EXERCISE INSTRUCTIONS -> What is needed here is an exact reprint of every record below.

┌──

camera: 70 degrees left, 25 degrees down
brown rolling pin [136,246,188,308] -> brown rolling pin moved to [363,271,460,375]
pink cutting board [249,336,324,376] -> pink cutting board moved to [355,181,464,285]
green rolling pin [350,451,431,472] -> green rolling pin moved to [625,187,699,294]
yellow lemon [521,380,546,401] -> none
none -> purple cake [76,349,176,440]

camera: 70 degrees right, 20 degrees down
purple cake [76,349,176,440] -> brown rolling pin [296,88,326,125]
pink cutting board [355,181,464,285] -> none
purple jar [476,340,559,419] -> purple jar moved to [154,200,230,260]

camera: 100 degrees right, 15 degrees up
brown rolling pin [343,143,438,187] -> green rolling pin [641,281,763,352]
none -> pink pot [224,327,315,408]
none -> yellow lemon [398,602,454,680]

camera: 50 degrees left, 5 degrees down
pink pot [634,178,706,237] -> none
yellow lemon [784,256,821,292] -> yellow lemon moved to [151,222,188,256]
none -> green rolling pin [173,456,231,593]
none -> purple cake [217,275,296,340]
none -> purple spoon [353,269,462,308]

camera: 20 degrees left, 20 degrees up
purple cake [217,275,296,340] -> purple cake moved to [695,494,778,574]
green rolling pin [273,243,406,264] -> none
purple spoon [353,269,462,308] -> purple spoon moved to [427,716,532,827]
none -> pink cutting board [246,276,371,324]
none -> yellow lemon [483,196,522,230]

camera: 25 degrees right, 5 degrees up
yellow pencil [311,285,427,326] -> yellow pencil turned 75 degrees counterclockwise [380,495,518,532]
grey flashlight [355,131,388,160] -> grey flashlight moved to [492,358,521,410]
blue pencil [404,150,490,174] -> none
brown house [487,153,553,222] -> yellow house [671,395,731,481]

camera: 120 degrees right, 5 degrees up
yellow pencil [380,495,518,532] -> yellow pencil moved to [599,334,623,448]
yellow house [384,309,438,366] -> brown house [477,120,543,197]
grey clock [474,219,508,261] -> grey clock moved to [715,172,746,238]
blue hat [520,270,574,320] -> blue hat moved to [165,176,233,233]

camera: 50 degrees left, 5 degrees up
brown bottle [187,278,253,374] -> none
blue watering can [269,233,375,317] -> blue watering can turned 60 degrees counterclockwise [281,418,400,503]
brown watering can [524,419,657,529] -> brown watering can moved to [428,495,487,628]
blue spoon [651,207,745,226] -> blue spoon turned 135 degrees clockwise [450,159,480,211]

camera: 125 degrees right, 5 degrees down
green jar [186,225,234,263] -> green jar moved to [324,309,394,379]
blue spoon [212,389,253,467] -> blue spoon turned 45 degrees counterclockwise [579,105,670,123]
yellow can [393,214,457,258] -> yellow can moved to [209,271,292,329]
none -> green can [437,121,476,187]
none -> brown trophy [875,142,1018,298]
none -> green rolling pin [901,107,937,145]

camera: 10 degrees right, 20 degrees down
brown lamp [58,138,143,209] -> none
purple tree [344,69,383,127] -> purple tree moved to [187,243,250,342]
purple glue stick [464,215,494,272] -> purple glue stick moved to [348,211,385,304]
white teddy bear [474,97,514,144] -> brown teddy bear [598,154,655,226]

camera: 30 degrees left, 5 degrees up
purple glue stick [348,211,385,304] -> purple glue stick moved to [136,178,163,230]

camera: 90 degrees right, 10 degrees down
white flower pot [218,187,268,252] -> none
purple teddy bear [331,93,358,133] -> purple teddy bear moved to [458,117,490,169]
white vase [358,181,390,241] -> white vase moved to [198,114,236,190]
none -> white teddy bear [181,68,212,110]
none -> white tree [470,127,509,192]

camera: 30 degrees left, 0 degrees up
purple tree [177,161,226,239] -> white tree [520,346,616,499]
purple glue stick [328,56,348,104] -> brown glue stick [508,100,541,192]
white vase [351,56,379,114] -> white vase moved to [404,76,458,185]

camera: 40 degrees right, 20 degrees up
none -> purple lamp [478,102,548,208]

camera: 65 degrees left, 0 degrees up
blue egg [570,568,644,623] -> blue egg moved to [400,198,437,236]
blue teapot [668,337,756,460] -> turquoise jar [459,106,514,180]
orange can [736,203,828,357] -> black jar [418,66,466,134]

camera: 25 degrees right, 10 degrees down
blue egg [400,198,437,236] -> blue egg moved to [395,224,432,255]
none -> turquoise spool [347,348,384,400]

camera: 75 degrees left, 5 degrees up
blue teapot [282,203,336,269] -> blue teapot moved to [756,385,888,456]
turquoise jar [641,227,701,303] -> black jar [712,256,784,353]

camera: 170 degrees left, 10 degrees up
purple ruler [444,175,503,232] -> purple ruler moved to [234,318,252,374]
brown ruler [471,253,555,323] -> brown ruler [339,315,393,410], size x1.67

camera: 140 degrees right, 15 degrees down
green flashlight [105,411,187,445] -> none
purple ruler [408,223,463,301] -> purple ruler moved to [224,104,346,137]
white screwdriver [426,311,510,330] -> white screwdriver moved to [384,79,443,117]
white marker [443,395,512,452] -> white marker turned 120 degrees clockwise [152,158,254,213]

└──

SOLUTION TO THIS EXERCISE ->
camera: 70 degrees left, 25 degrees down
brown rolling pin [136,246,188,308] -> brown rolling pin moved to [363,271,460,375]
pink cutting board [249,336,324,376] -> pink cutting board moved to [355,181,464,285]
green rolling pin [350,451,431,472] -> green rolling pin moved to [625,187,699,294]
yellow lemon [521,380,546,401] -> none
none -> purple cake [76,349,176,440]

camera: 70 degrees right, 20 degrees down
purple cake [76,349,176,440] -> brown rolling pin [296,88,326,125]
pink cutting board [355,181,464,285] -> none
purple jar [476,340,559,419] -> purple jar moved to [154,200,230,260]

camera: 100 degrees right, 15 degrees up
brown rolling pin [343,143,438,187] -> green rolling pin [641,281,763,352]
none -> pink pot [224,327,315,408]
none -> yellow lemon [398,602,454,680]

camera: 50 degrees left, 5 degrees down
pink pot [634,178,706,237] -> none
yellow lemon [784,256,821,292] -> yellow lemon moved to [151,222,188,256]
none -> green rolling pin [173,456,231,593]
none -> purple cake [217,275,296,340]
none -> purple spoon [353,269,462,308]

camera: 20 degrees left, 20 degrees up
purple cake [217,275,296,340] -> purple cake moved to [695,494,778,574]
green rolling pin [273,243,406,264] -> none
purple spoon [353,269,462,308] -> purple spoon moved to [427,716,532,827]
none -> pink cutting board [246,276,371,324]
none -> yellow lemon [483,196,522,230]

camera: 25 degrees right, 5 degrees up
yellow pencil [311,285,427,326] -> yellow pencil turned 75 degrees counterclockwise [380,495,518,532]
grey flashlight [355,131,388,160] -> grey flashlight moved to [492,358,521,410]
blue pencil [404,150,490,174] -> none
brown house [487,153,553,222] -> yellow house [671,395,731,481]

camera: 120 degrees right, 5 degrees up
yellow pencil [380,495,518,532] -> yellow pencil moved to [599,334,623,448]
yellow house [384,309,438,366] -> brown house [477,120,543,197]
grey clock [474,219,508,261] -> grey clock moved to [715,172,746,238]
blue hat [520,270,574,320] -> blue hat moved to [165,176,233,233]

camera: 50 degrees left, 5 degrees up
brown bottle [187,278,253,374] -> none
blue watering can [269,233,375,317] -> blue watering can turned 60 degrees counterclockwise [281,418,400,503]
brown watering can [524,419,657,529] -> brown watering can moved to [428,495,487,628]
blue spoon [651,207,745,226] -> blue spoon turned 135 degrees clockwise [450,159,480,211]

camera: 125 degrees right, 5 degrees down
green jar [186,225,234,263] -> green jar moved to [324,309,394,379]
blue spoon [212,389,253,467] -> blue spoon turned 45 degrees counterclockwise [579,105,670,123]
yellow can [393,214,457,258] -> yellow can moved to [209,271,292,329]
none -> green can [437,121,476,187]
none -> brown trophy [875,142,1018,298]
none -> green rolling pin [901,107,937,145]

camera: 10 degrees right, 20 degrees down
brown lamp [58,138,143,209] -> none
purple tree [344,69,383,127] -> purple tree moved to [187,243,250,342]
purple glue stick [464,215,494,272] -> purple glue stick moved to [348,211,385,304]
white teddy bear [474,97,514,144] -> brown teddy bear [598,154,655,226]

camera: 30 degrees left, 5 degrees up
purple glue stick [348,211,385,304] -> purple glue stick moved to [136,178,163,230]

camera: 90 degrees right, 10 degrees down
white flower pot [218,187,268,252] -> none
purple teddy bear [331,93,358,133] -> purple teddy bear moved to [458,117,490,169]
white vase [358,181,390,241] -> white vase moved to [198,114,236,190]
none -> white teddy bear [181,68,212,110]
none -> white tree [470,127,509,192]

camera: 30 degrees left, 0 degrees up
purple tree [177,161,226,239] -> white tree [520,346,616,499]
purple glue stick [328,56,348,104] -> brown glue stick [508,100,541,192]
white vase [351,56,379,114] -> white vase moved to [404,76,458,185]

camera: 40 degrees right, 20 degrees up
none -> purple lamp [478,102,548,208]

camera: 65 degrees left, 0 degrees up
blue egg [570,568,644,623] -> blue egg moved to [400,198,437,236]
blue teapot [668,337,756,460] -> turquoise jar [459,106,514,180]
orange can [736,203,828,357] -> black jar [418,66,466,134]

camera: 25 degrees right, 10 degrees down
blue egg [400,198,437,236] -> blue egg moved to [395,224,432,255]
none -> turquoise spool [347,348,384,400]

camera: 75 degrees left, 5 degrees up
blue teapot [282,203,336,269] -> blue teapot moved to [756,385,888,456]
turquoise jar [641,227,701,303] -> black jar [712,256,784,353]

camera: 170 degrees left, 10 degrees up
purple ruler [444,175,503,232] -> purple ruler moved to [234,318,252,374]
brown ruler [471,253,555,323] -> brown ruler [339,315,393,410], size x1.67

camera: 140 degrees right, 15 degrees down
green flashlight [105,411,187,445] -> none
purple ruler [408,223,463,301] -> purple ruler moved to [224,104,346,137]
white screwdriver [426,311,510,330] -> white screwdriver moved to [384,79,443,117]
white marker [443,395,512,452] -> white marker turned 120 degrees clockwise [152,158,254,213]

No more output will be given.